**Exercise requirements:**
Without including any pictures, copy each entry below exactly.

(Beginning of The data)

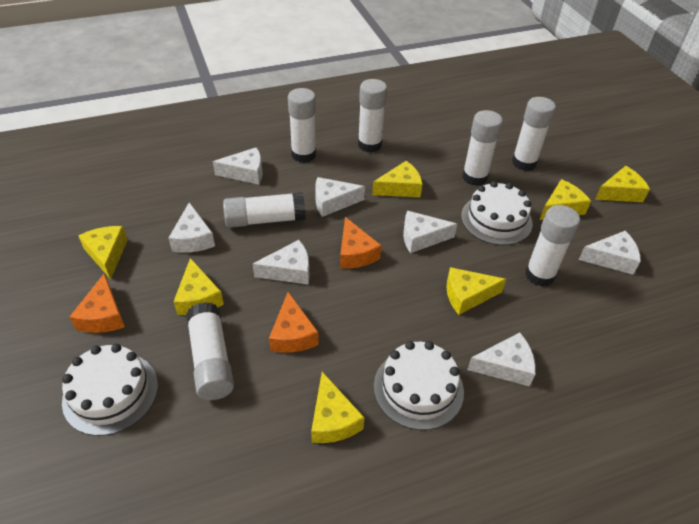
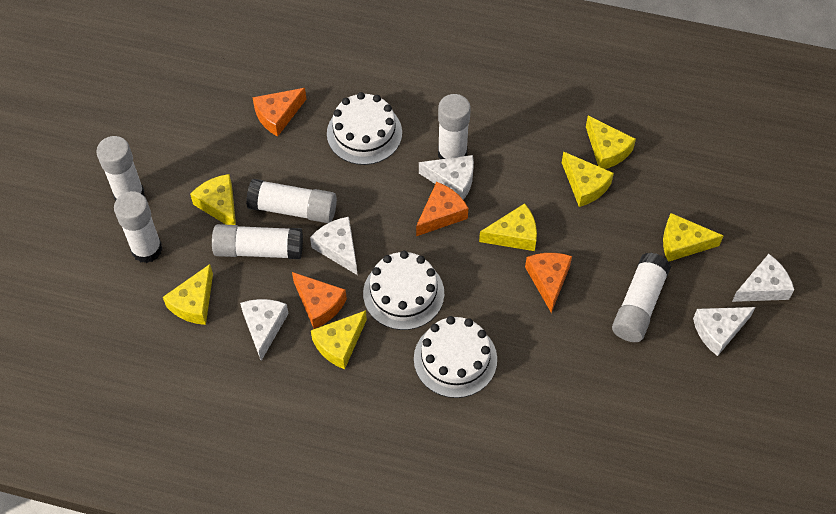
orange cheese: 3 -> 4
white cheese: 7 -> 5
white glue stick: 7 -> 6

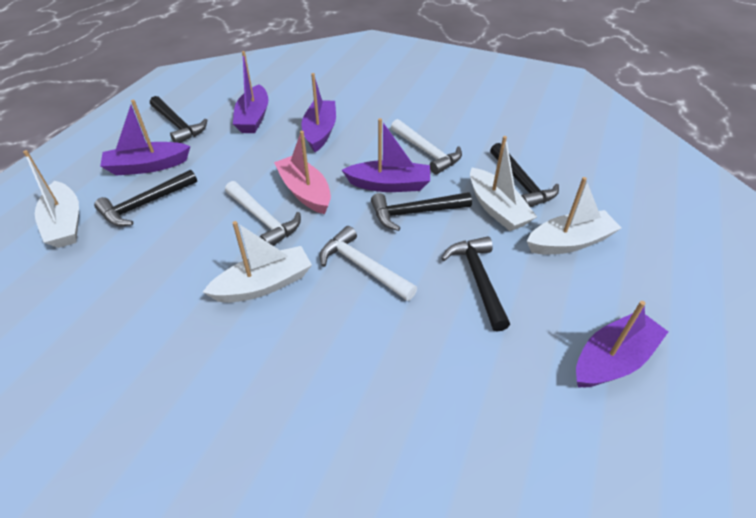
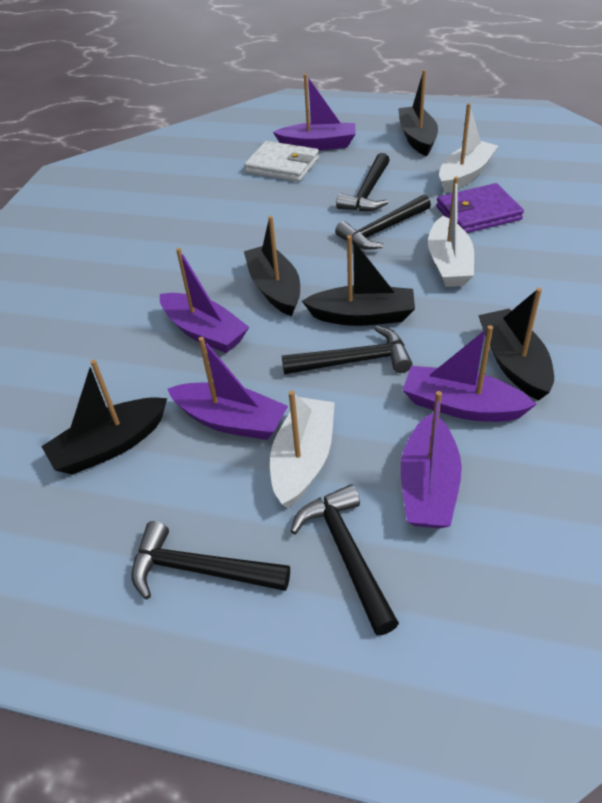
black boat: 0 -> 5
pink boat: 1 -> 0
purple wallet: 0 -> 1
white boat: 4 -> 3
white hammer: 3 -> 0
white wallet: 0 -> 1

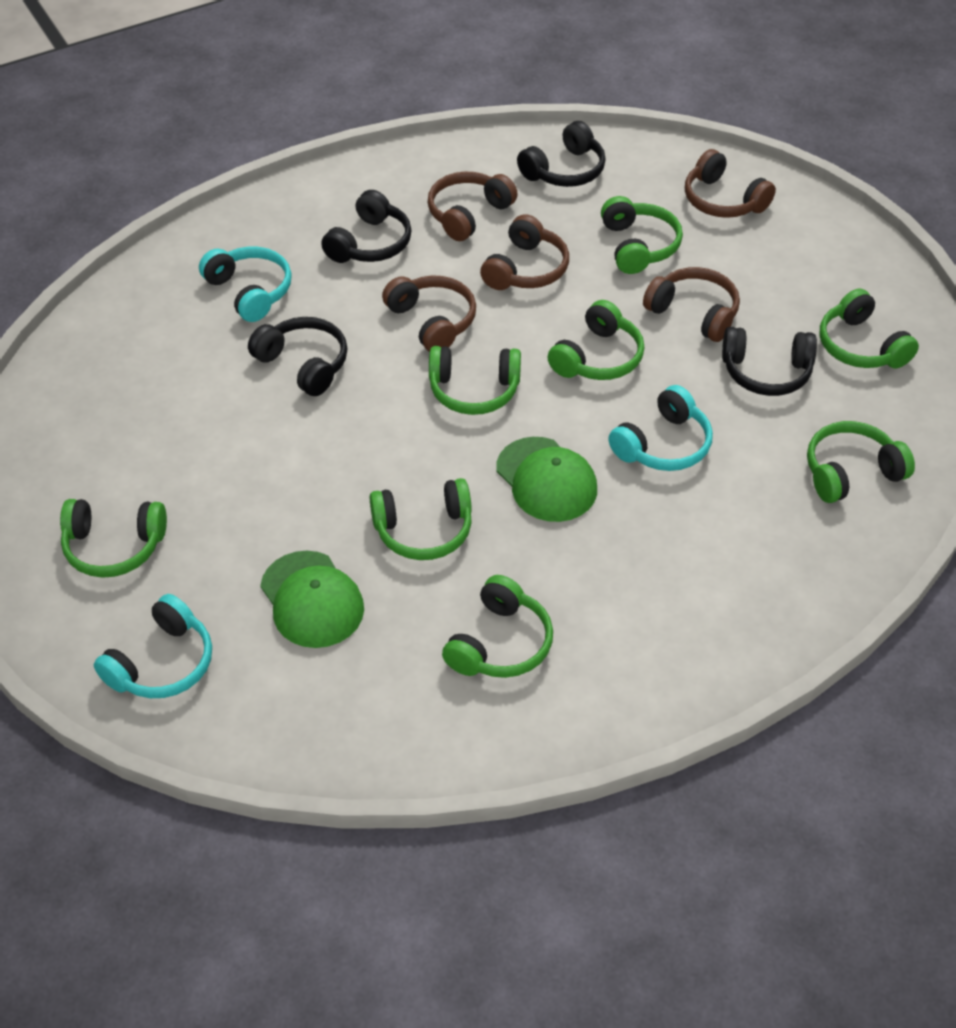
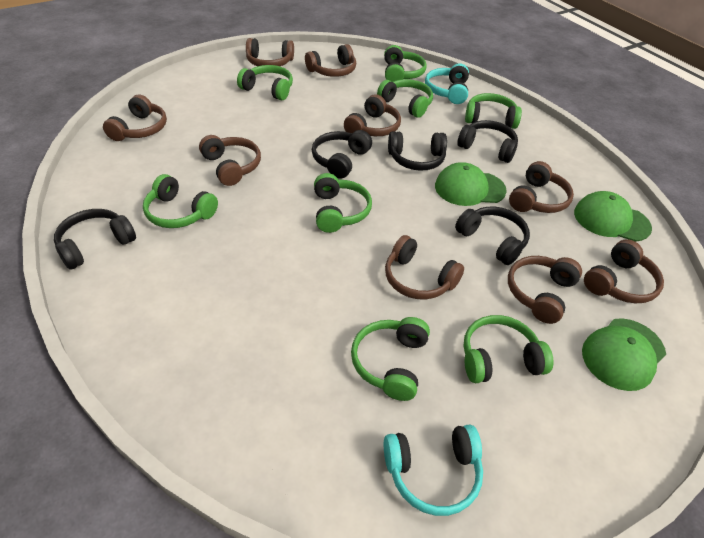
black headphones: 4 -> 5
brown headphones: 5 -> 9
green cap: 2 -> 3
turquoise headphones: 3 -> 2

(End of The data)

**Exercise output:**
orange cheese: 3 -> 4
white cheese: 7 -> 5
white glue stick: 7 -> 6

black boat: 0 -> 5
pink boat: 1 -> 0
purple wallet: 0 -> 1
white boat: 4 -> 3
white hammer: 3 -> 0
white wallet: 0 -> 1

black headphones: 4 -> 5
brown headphones: 5 -> 9
green cap: 2 -> 3
turquoise headphones: 3 -> 2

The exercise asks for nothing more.